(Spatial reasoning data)
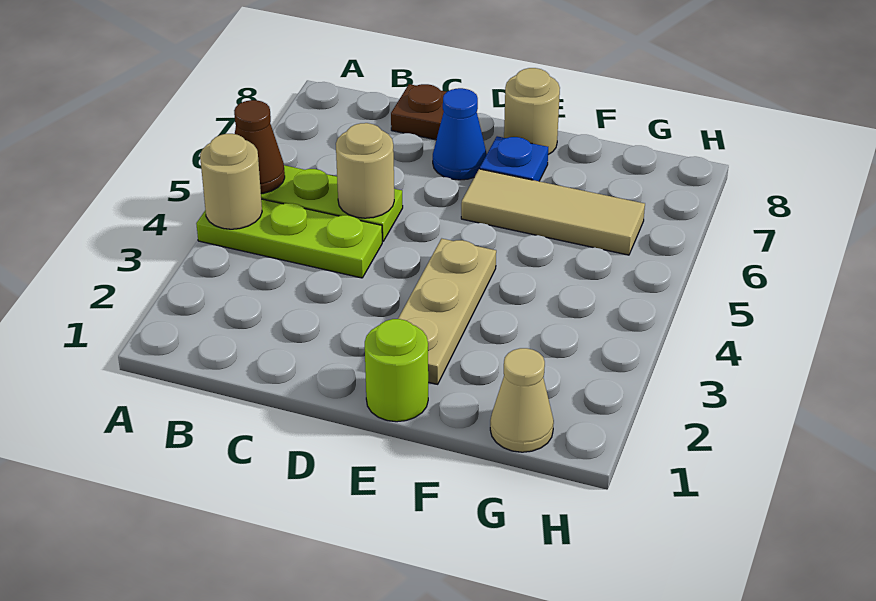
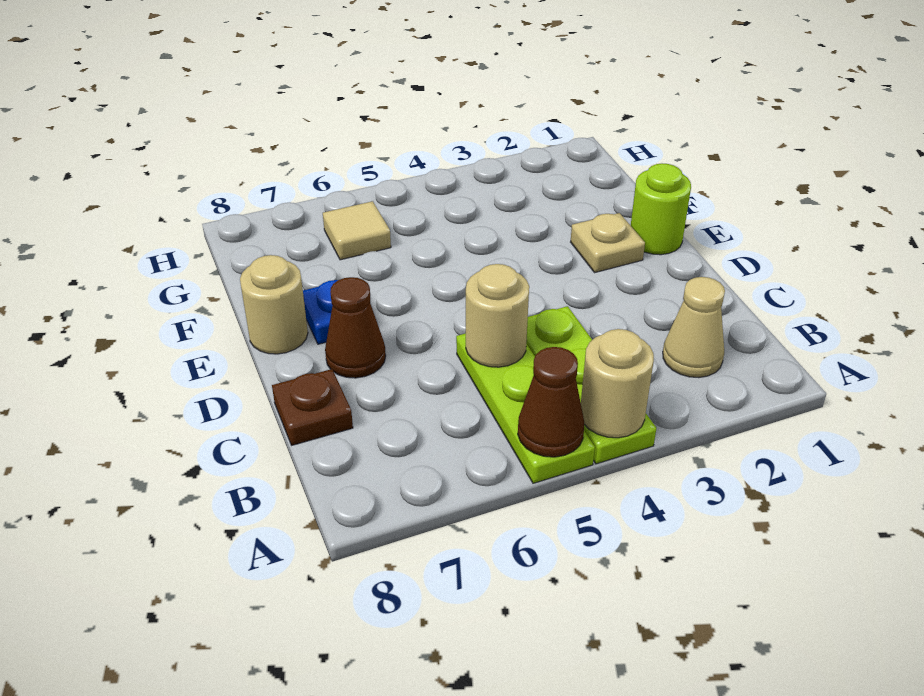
blue 1x1 cone [433,88,487,180] -> brown 1x1 cone [325,277,386,378]
tan 1x3 plate [398,239,496,384] -> tan 1x1 plate [571,213,645,272]
tan 1x3 tile [461,169,645,255] -> tan 1x1 tile [323,201,391,260]
tan 1x1 cone [490,348,554,452] -> tan 1x1 cone moved to [663,277,725,377]

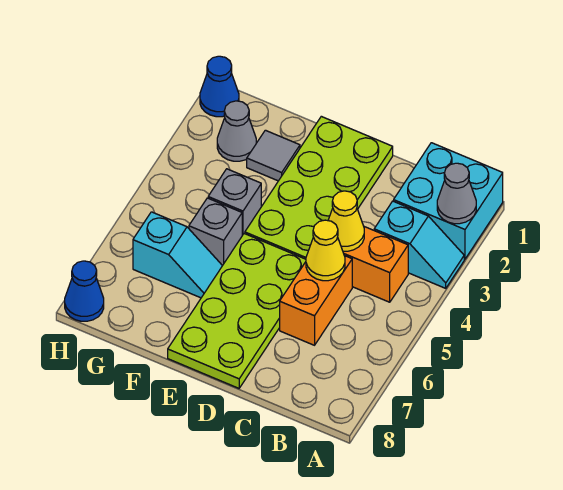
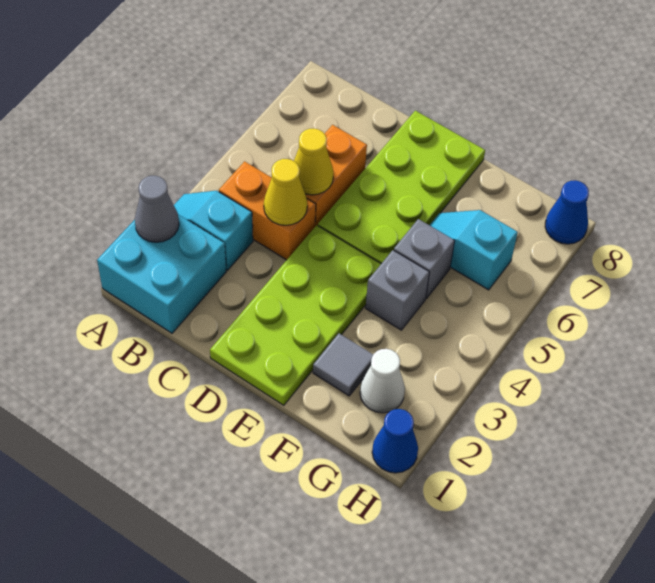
grey 1x1 cone [217,101,256,161] -> white 1x1 cone [360,349,405,413]

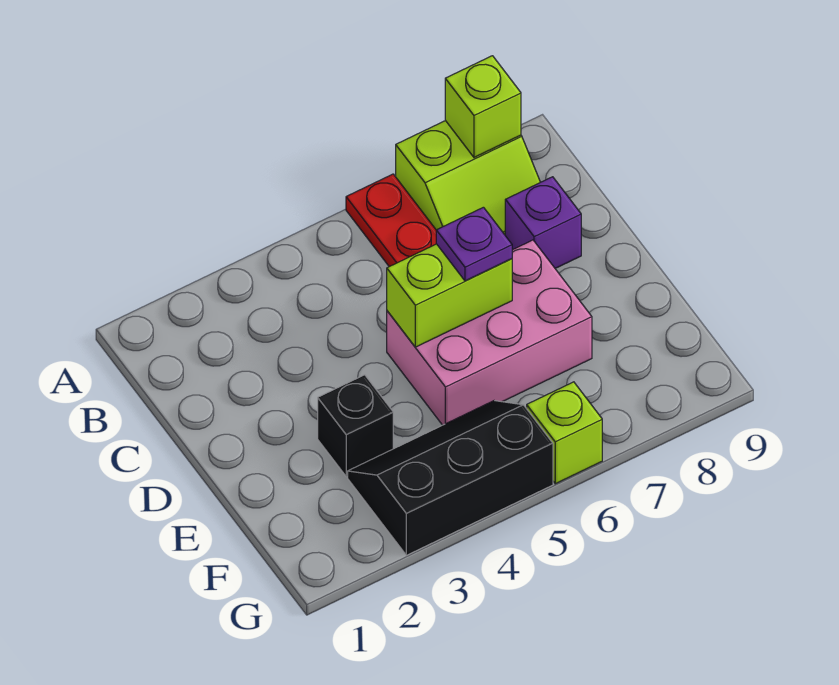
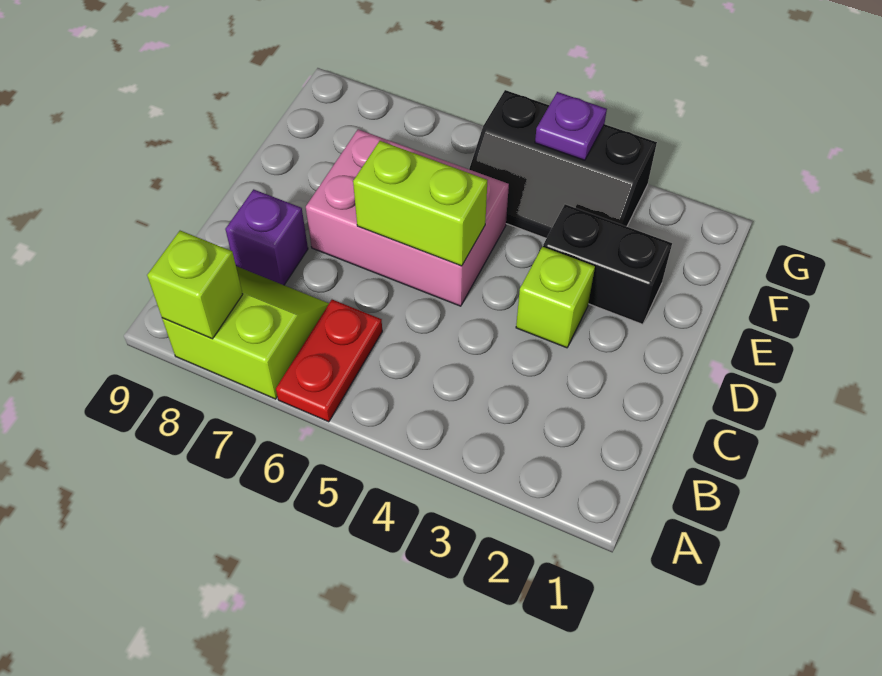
purple 1x1 plate [436,207,512,281] -> purple 1x1 plate moved to [535,92,607,160]
black 1x1 brick [318,375,393,477] -> black 1x2 brick [543,204,672,324]
lime 1x1 brick [527,382,602,484] -> lime 1x1 brick moved to [516,247,595,348]

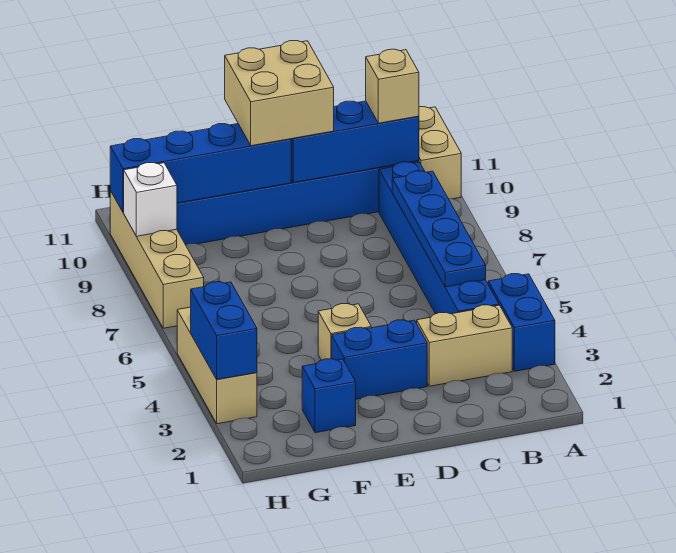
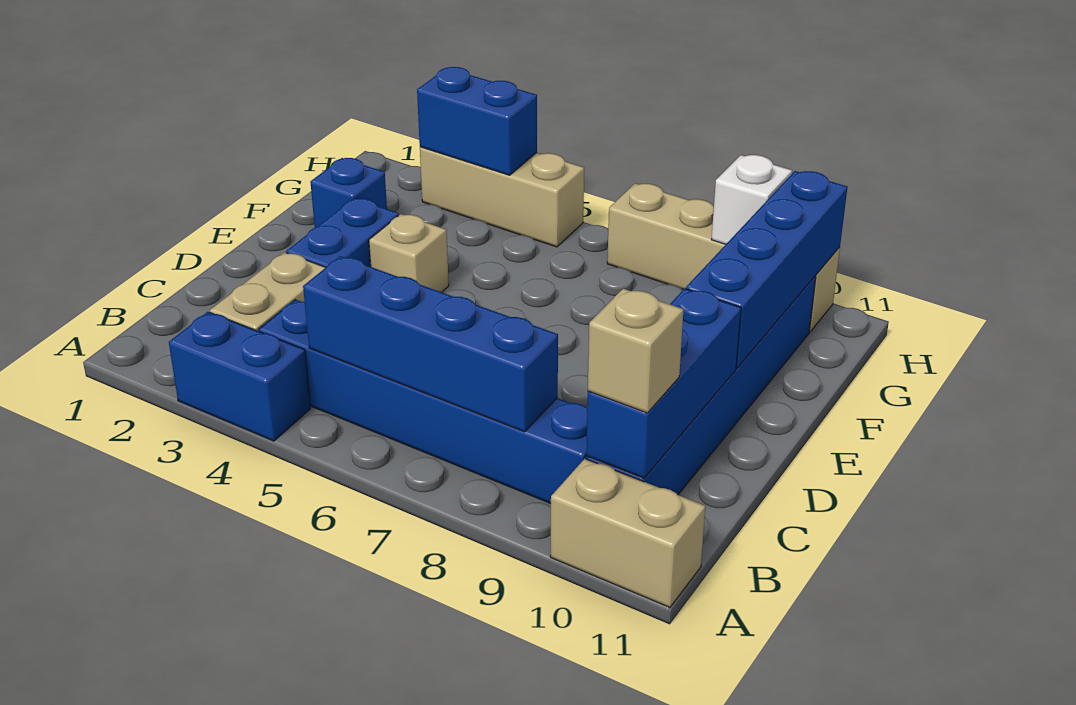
blue 1x4 plate [392,171,486,287] -> blue 1x4 brick [303,256,558,432]
tan 2x2 brick [225,41,334,146] -> none

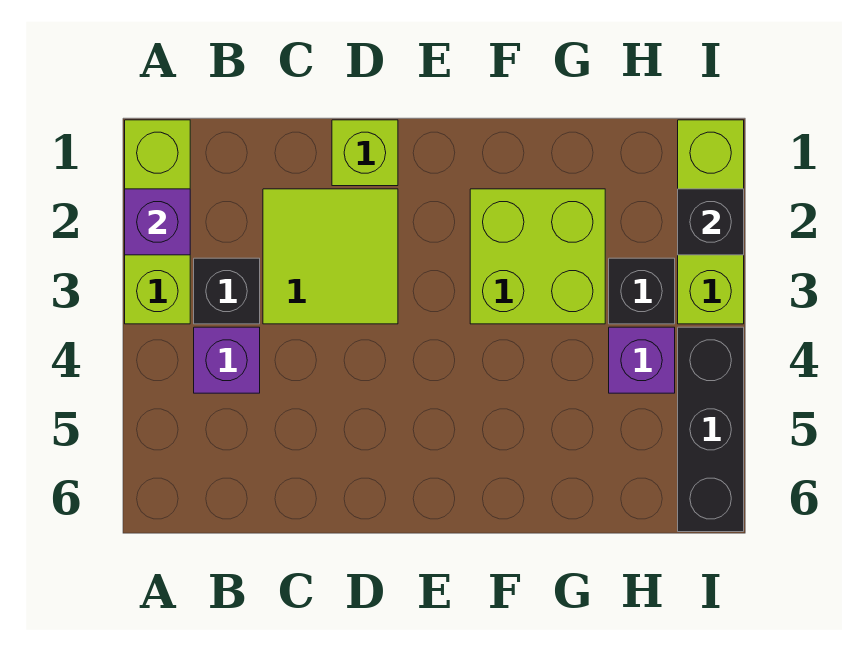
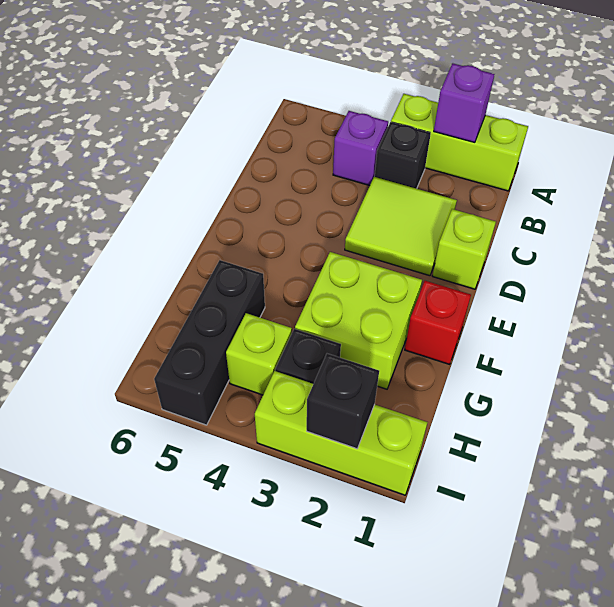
none -> red 1x1 brick [405,281,471,364]
purple 1x1 brick [609,327,675,393] -> lime 1x1 brick [226,313,292,395]
black 1x3 brick [678,327,744,532] -> black 1x3 brick turned to [154,260,265,425]

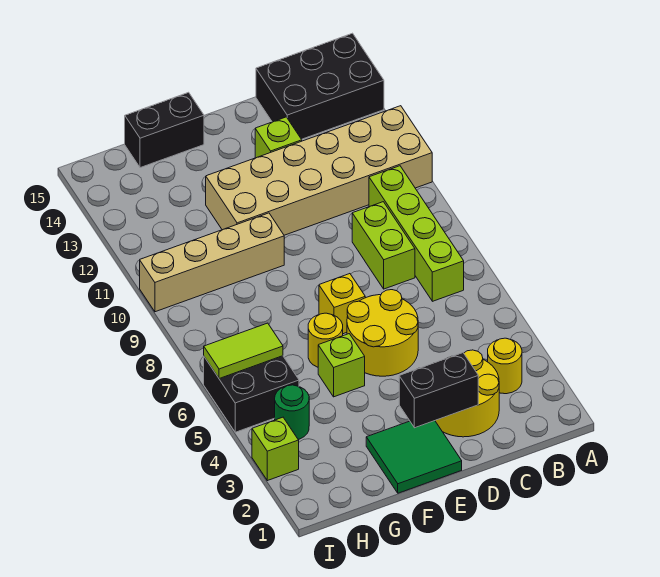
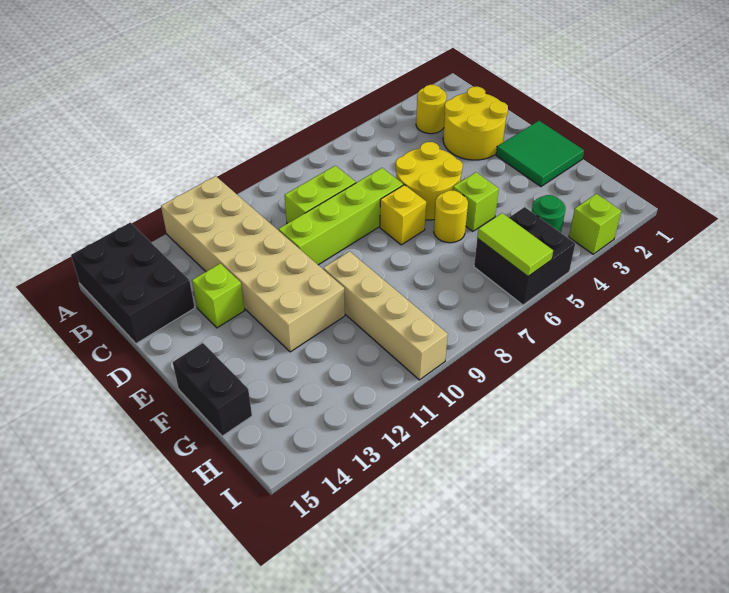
lime 1x4 brick [369,166,464,301] -> lime 1x4 brick moved to [279,168,403,265]
black 1x2 brick [399,353,478,428] -> none

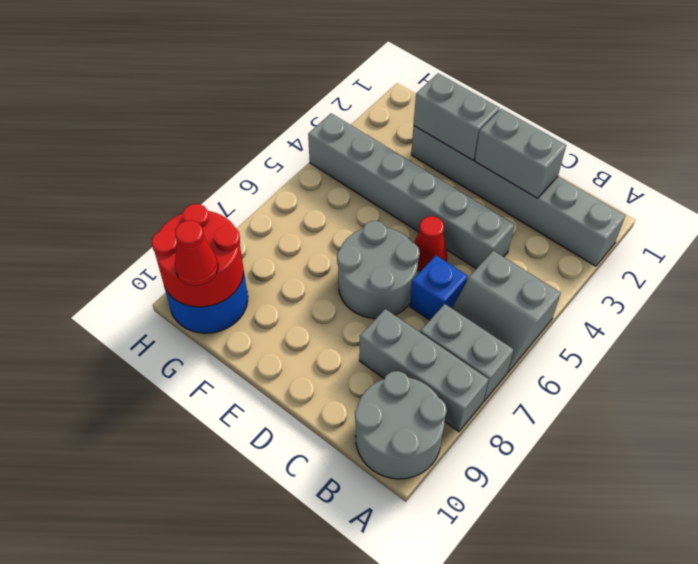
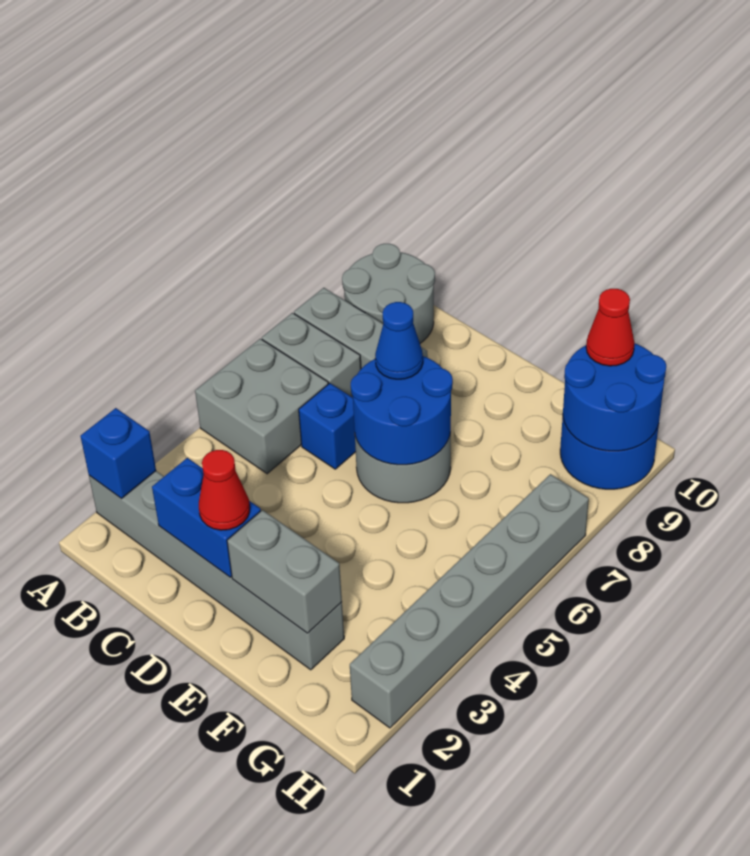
none -> blue 1x1 brick [80,408,156,499]
grey 2x2 slope [452,251,561,372] -> grey 2x2 brick [195,339,328,474]
grey 1x2 brick [475,109,566,198] -> blue 1x2 brick [152,458,261,577]
grey 1x6 brick [308,113,514,269] -> grey 1x6 brick turned to [350,474,589,728]
red 1x1 cone [414,216,447,271] -> red 1x1 cone moved to [199,450,250,530]
none -> blue 2x2 round brick [351,356,453,465]
none -> blue 1x1 cone [375,302,423,379]
red 2x2 round brick [152,204,244,307] -> blue 2x2 round brick [563,343,666,451]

§ **THE TASK**: For every line above that holds the word "round", report the whole line.

§ **EXERCISE ANSWER**:
none -> blue 2x2 round brick [351,356,453,465]
red 2x2 round brick [152,204,244,307] -> blue 2x2 round brick [563,343,666,451]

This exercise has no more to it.